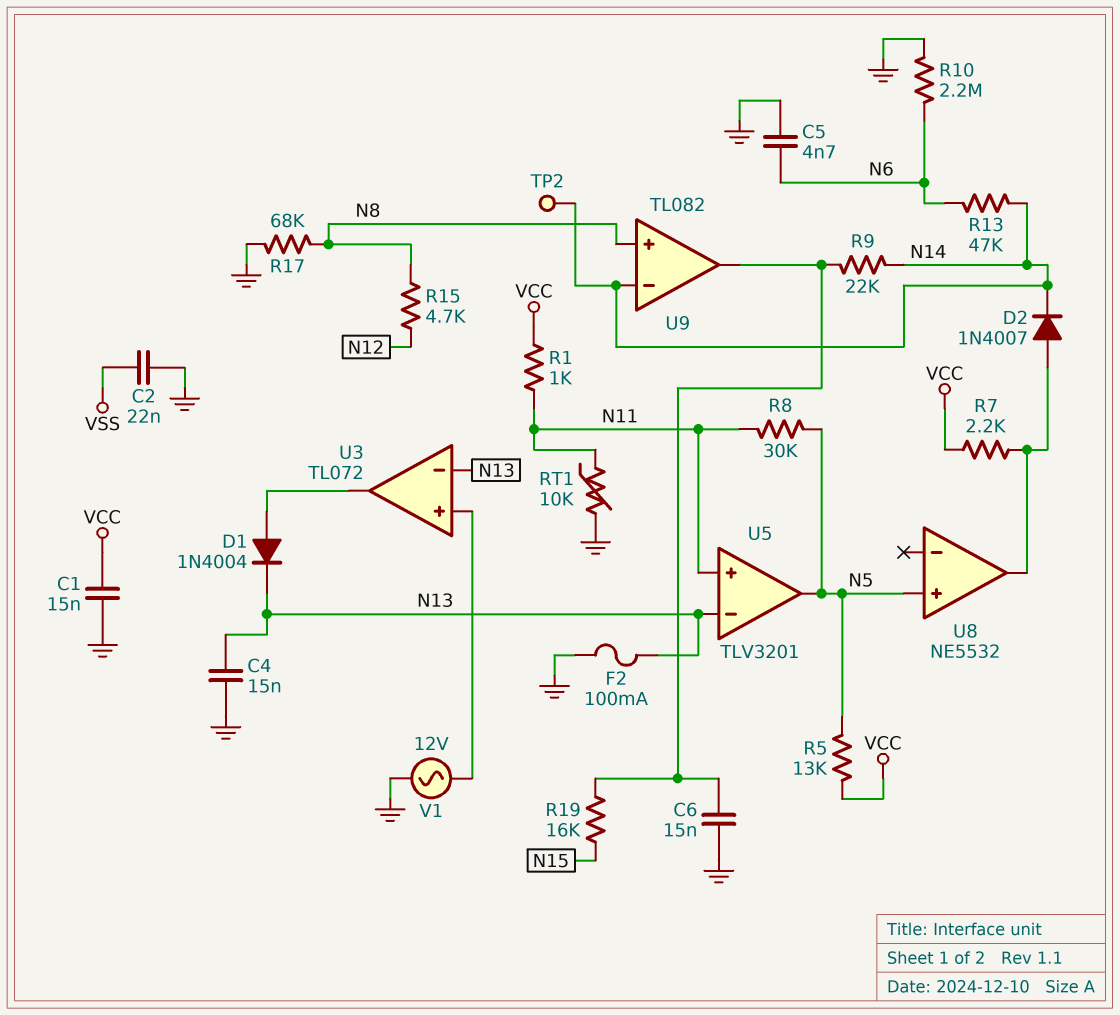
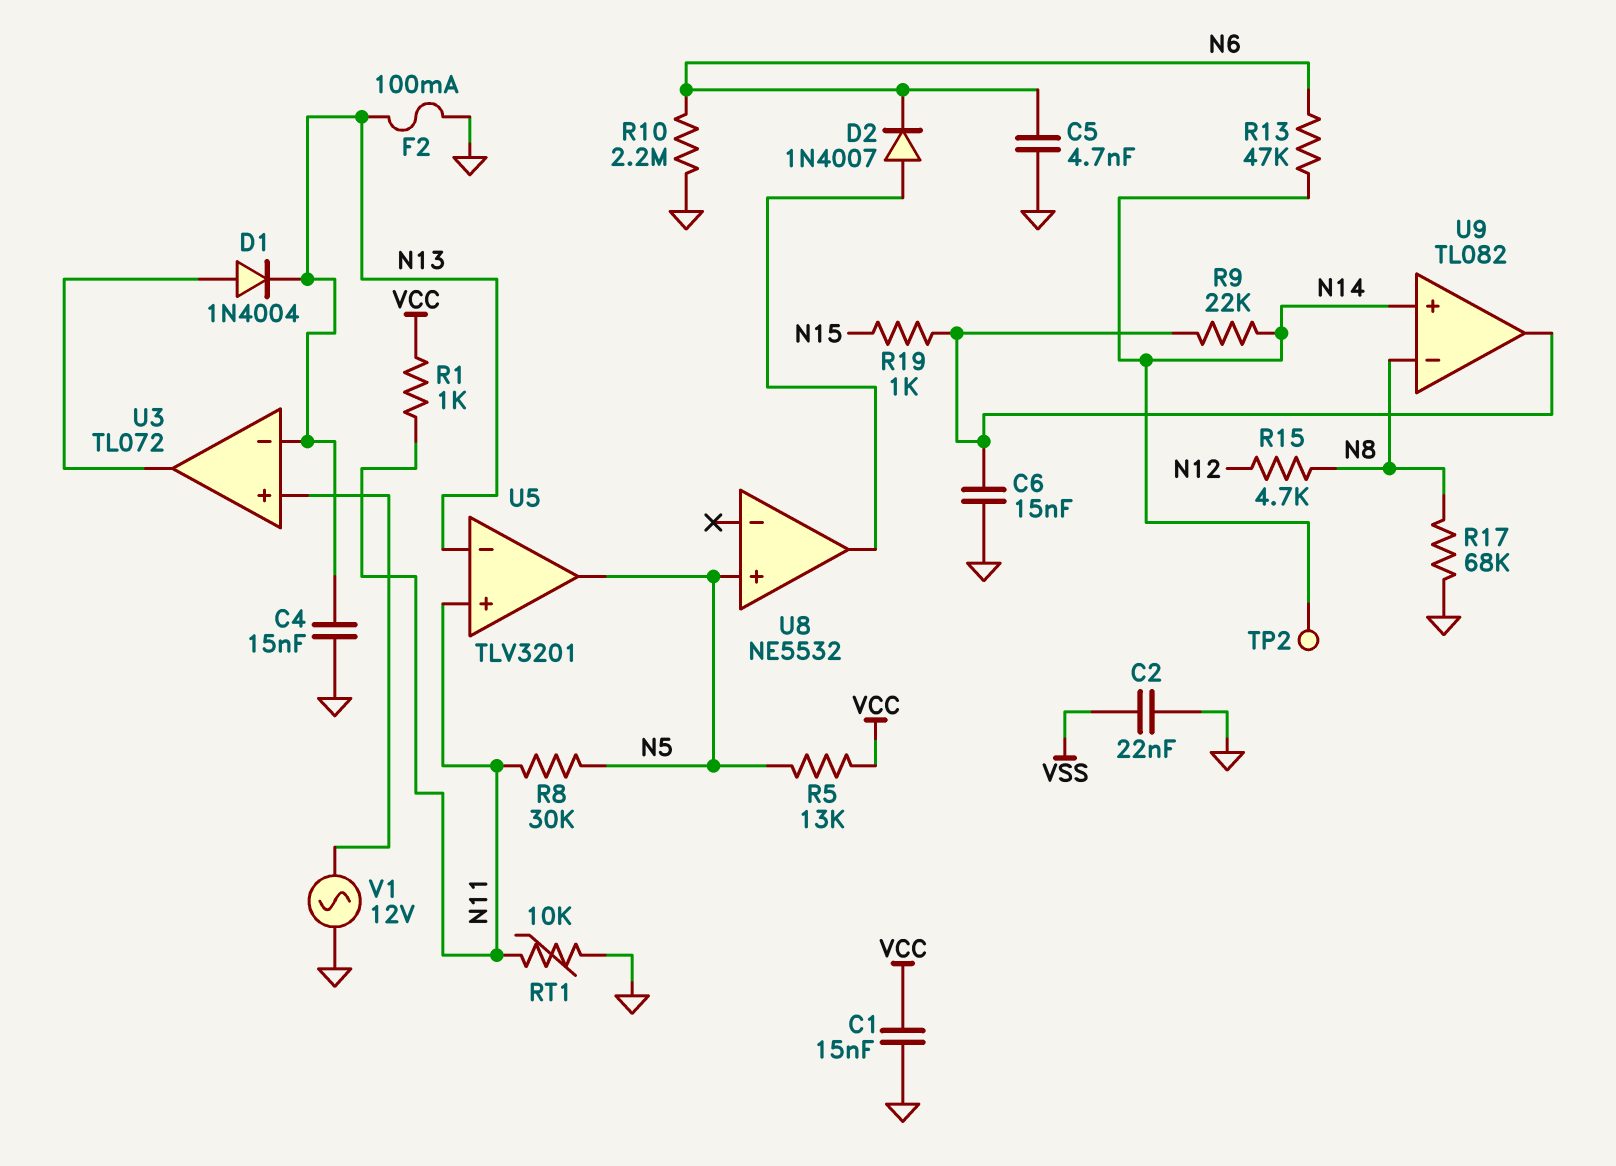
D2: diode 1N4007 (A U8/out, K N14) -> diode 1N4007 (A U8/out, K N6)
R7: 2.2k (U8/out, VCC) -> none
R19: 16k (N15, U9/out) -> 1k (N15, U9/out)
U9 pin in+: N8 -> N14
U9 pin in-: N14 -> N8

□ □ □

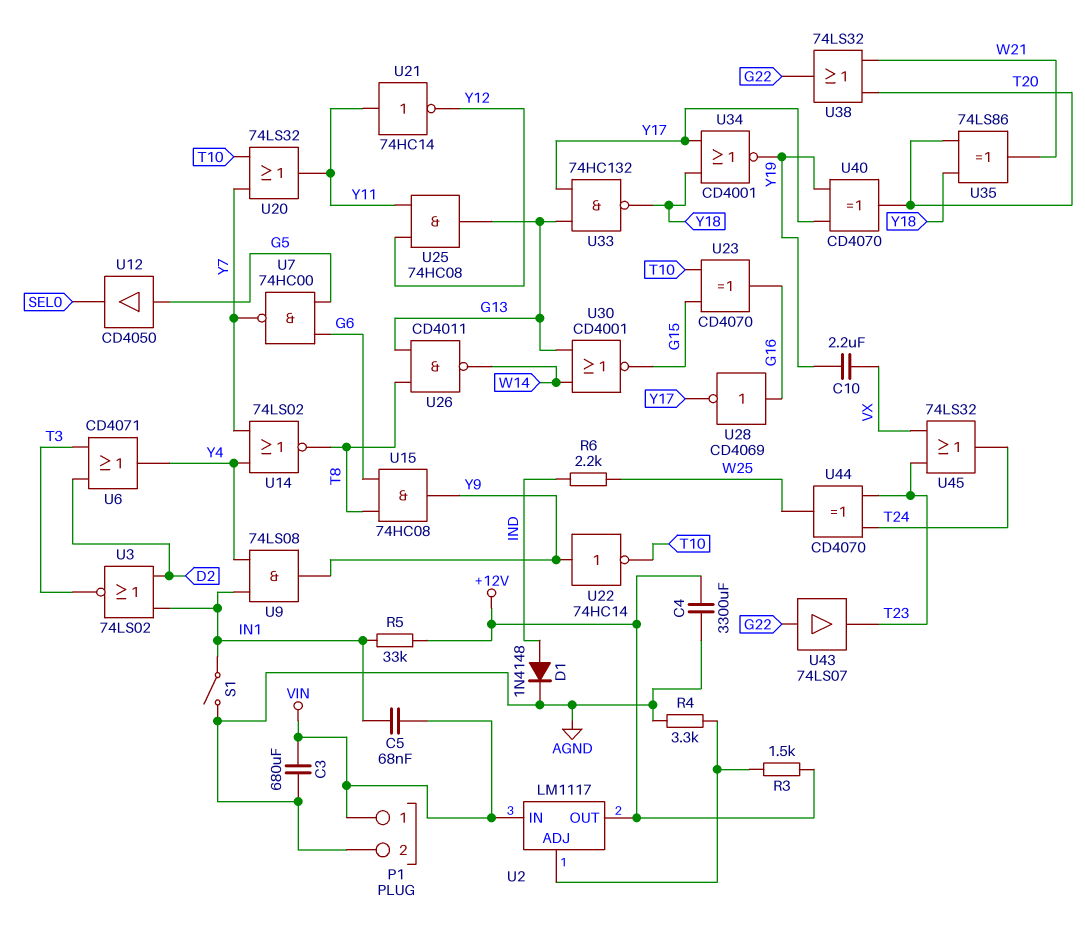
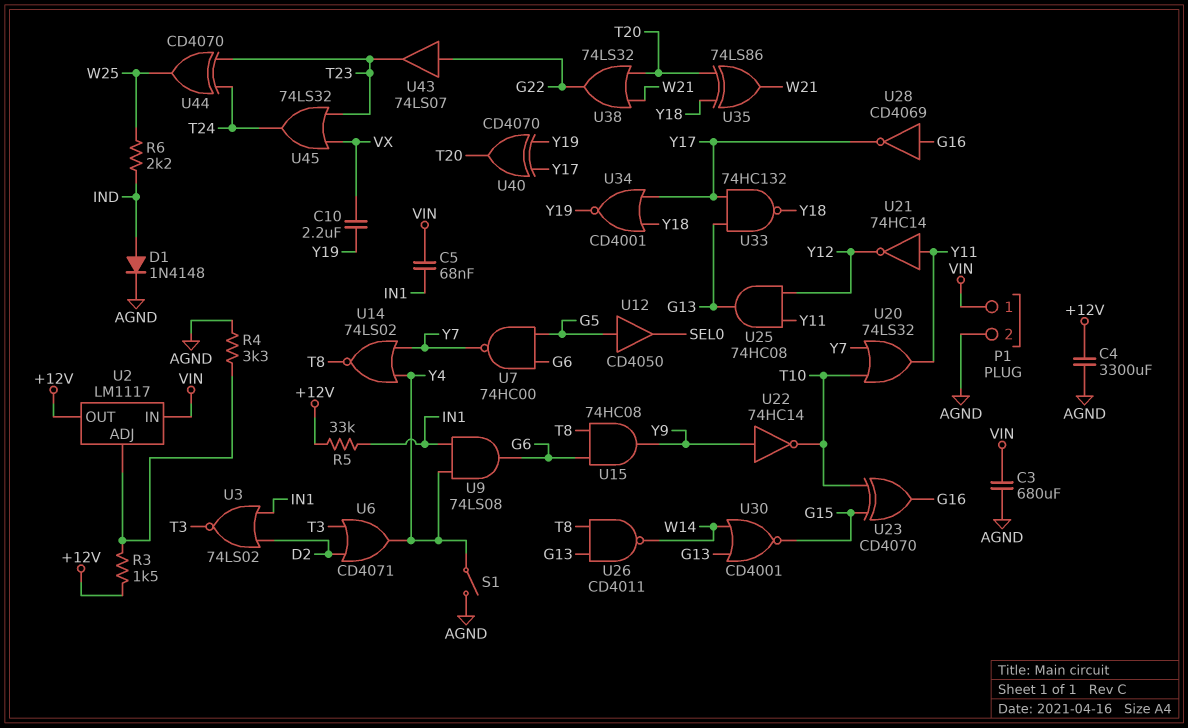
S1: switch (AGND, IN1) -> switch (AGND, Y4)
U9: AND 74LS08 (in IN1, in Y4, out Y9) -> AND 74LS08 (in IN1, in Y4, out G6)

□ □ □

> [Exercise goal]
The response should hold exactly the lines starting at the line with "D2: diode 1N4007" and ending at the line with "U9 pin in-: N14 -> N8", and no other line of the material above.

> [Exercise response]
D2: diode 1N4007 (A U8/out, K N14) -> diode 1N4007 (A U8/out, K N6)
R7: 2.2k (U8/out, VCC) -> none
R19: 16k (N15, U9/out) -> 1k (N15, U9/out)
U9 pin in+: N8 -> N14
U9 pin in-: N14 -> N8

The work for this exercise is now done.